# TASK REQUIREMENTS
Your answer should be one number: the count of lines below that contain "cyan".

# STUDY MATERIAL
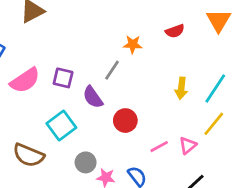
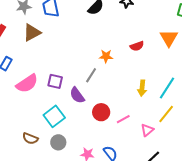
pink line: (159, 147) -> (123, 119), moved
brown semicircle: (28, 155) -> (30, 138), size x0.7
gray circle: (86, 162) -> (58, 142), moved

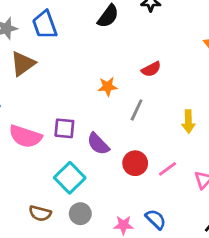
red semicircle: (137, 46) -> (151, 69), moved
orange star: (106, 56) -> (108, 87), moved
gray line: (91, 75) -> (137, 110), moved
pink semicircle: (27, 83) -> (25, 136), turned 60

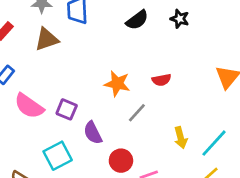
orange star: (108, 87) -> (117, 84), size x1.4
yellow arrow: (188, 122) -> (181, 138), turned -30

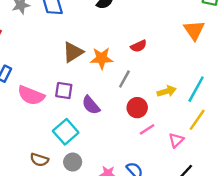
brown triangle: (47, 39) -> (73, 52), moved
yellow arrow: (181, 138) -> (167, 91), turned -78
red circle: (121, 161) -> (137, 108), moved

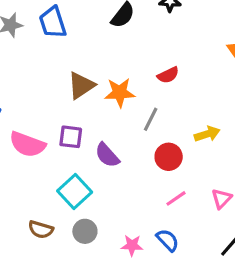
pink line: (147, 129) -> (176, 198), moved

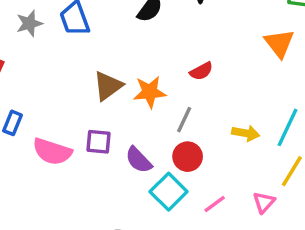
yellow arrow: (207, 134) -> (246, 133), turned 30
red circle: (169, 157) -> (188, 157), moved
cyan square: (75, 191) -> (169, 192), moved

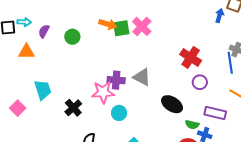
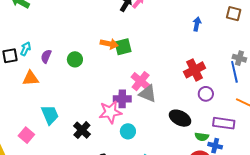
blue arrow: (220, 15) -> (197, 24), moved
cyan arrow: (24, 22) -> (26, 49), turned -64
pink cross: (142, 26) -> (141, 81), moved
red cross: (191, 57) -> (194, 70), turned 35

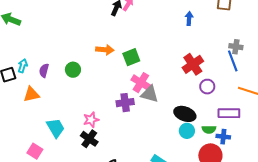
green square: (123, 47) -> (131, 57), moved
pink star: (110, 112) -> (91, 120), moved, size x0.7
cyan circle: (128, 131) -> (187, 131), moved

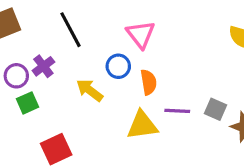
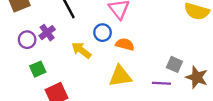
orange semicircle: (149, 82) -> (125, 44), turned -66
green square: (27, 103) -> (38, 69), moved
purple line: (177, 111) -> (161, 83), moved

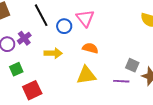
blue circle: (103, 33) -> (64, 26), moved
yellow arrow: (81, 50) -> (53, 53), turned 144

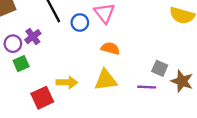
yellow arrow: (53, 53) -> (67, 82), moved
green square: (16, 69) -> (21, 64), moved

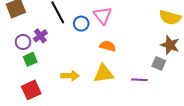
gray square: (160, 68) -> (159, 63), moved
brown star: (182, 81) -> (170, 45), moved
red square: (42, 98) -> (31, 90), moved

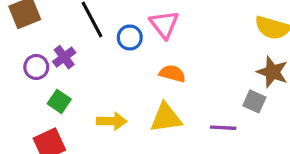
green square: (30, 59) -> (59, 101), moved, turned -32

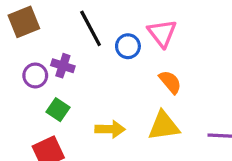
purple cross: (64, 57) -> (63, 66), turned -35
orange semicircle: (172, 74) -> (170, 82), turned 35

# SOLUTION TO THE PROBLEM
3